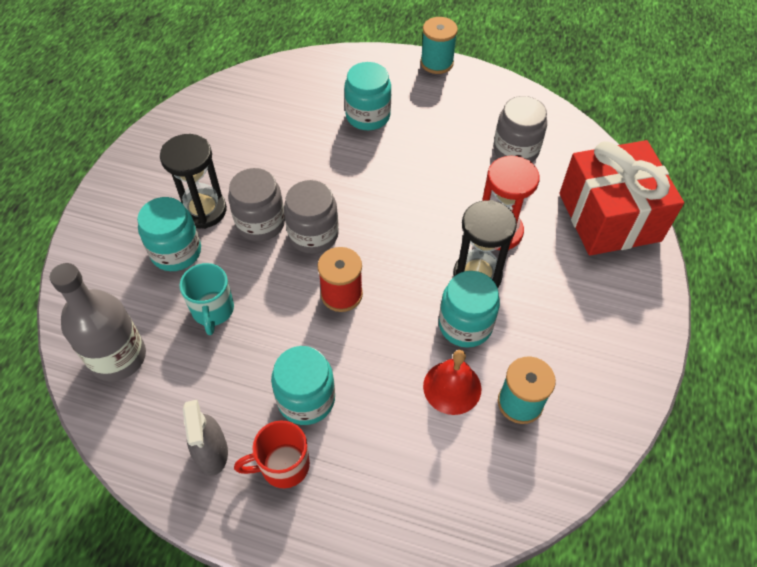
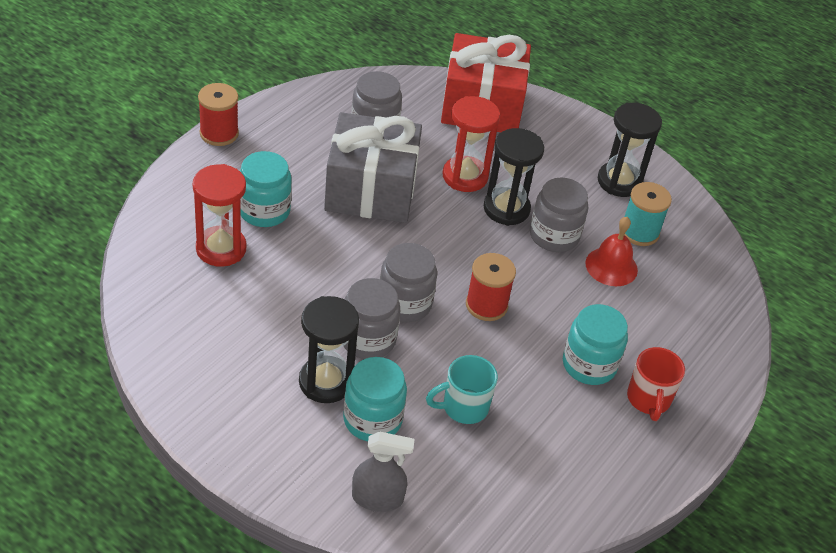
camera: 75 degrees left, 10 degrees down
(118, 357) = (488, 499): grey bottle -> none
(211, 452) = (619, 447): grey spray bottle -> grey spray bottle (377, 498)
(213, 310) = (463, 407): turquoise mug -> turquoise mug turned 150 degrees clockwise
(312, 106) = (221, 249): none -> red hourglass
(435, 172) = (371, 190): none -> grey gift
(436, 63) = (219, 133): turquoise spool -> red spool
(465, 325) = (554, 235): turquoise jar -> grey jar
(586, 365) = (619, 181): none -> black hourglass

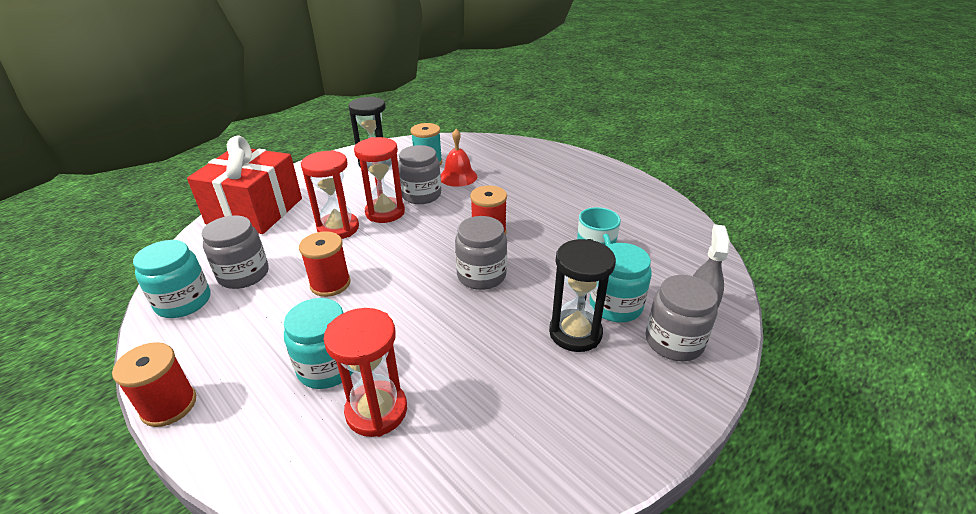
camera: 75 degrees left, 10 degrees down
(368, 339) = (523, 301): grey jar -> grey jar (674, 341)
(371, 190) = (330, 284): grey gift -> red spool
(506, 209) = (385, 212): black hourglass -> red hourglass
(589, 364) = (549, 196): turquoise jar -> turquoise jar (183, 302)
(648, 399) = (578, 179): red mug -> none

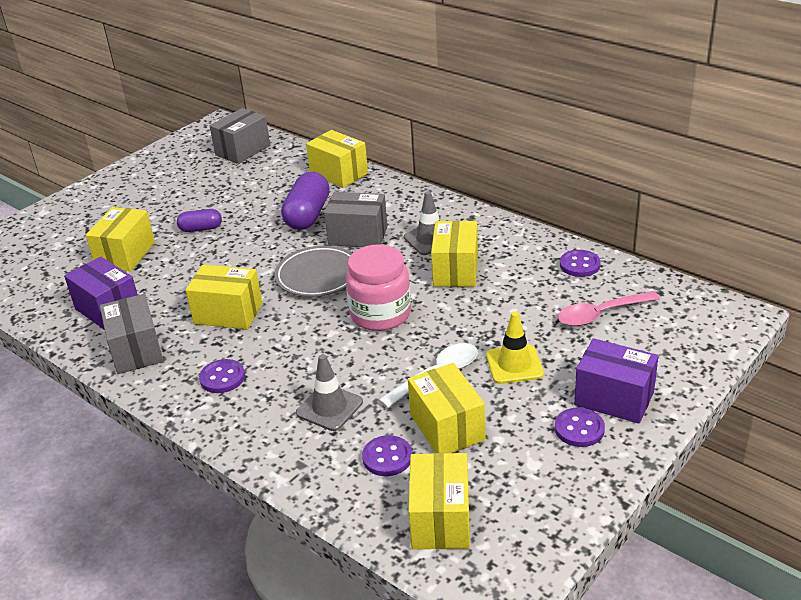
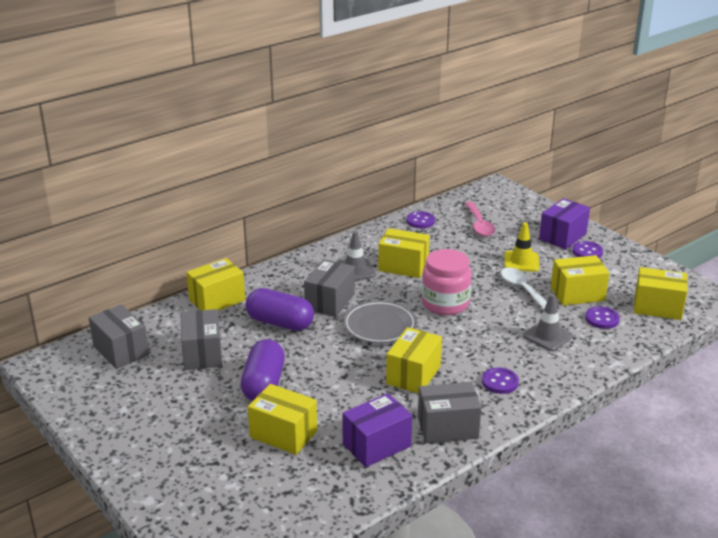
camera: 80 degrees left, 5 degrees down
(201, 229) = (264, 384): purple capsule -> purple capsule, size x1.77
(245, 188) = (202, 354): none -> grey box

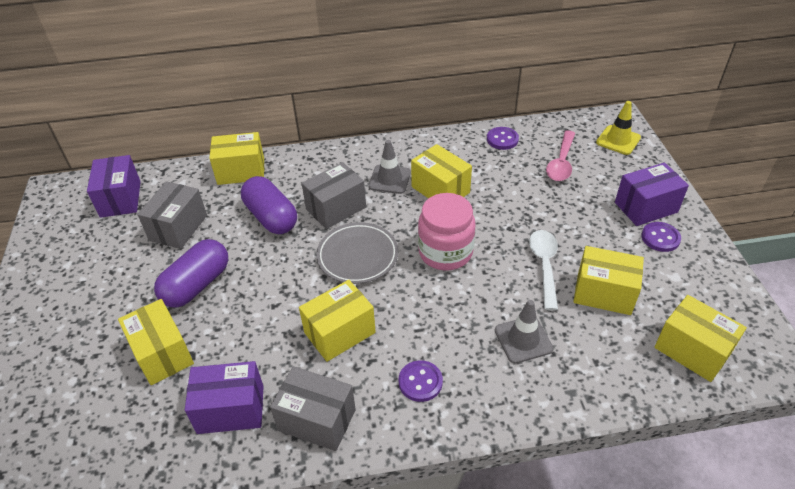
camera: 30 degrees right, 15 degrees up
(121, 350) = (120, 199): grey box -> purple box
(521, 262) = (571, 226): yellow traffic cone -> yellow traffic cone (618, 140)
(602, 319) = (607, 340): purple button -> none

▶ [YOUR OBJECTIVE]: Give back the whole listing exactly, without pictures.

▶ [TASK SOLUTION]:
camera: 75 degrees left, 10 degrees down
(118, 357) = (488, 499): grey bottle -> none
(211, 452) = (619, 447): grey spray bottle -> grey spray bottle (377, 498)
(213, 310) = (463, 407): turquoise mug -> turquoise mug turned 150 degrees clockwise
(312, 106) = (221, 249): none -> red hourglass
(435, 172) = (371, 190): none -> grey gift
(436, 63) = (219, 133): turquoise spool -> red spool
(465, 325) = (554, 235): turquoise jar -> grey jar
(586, 365) = (619, 181): none -> black hourglass

camera: 75 degrees left, 10 degrees down
(368, 339) = (523, 301): grey jar -> grey jar (674, 341)
(371, 190) = (330, 284): grey gift -> red spool
(506, 209) = (385, 212): black hourglass -> red hourglass
(589, 364) = (549, 196): turquoise jar -> turquoise jar (183, 302)
(648, 399) = (578, 179): red mug -> none

camera: 80 degrees left, 5 degrees down
(201, 229) = (264, 384): purple capsule -> purple capsule, size x1.77
(245, 188) = (202, 354): none -> grey box

camera: 30 degrees right, 15 degrees up
(121, 350) = (120, 199): grey box -> purple box
(521, 262) = (571, 226): yellow traffic cone -> yellow traffic cone (618, 140)
(602, 319) = (607, 340): purple button -> none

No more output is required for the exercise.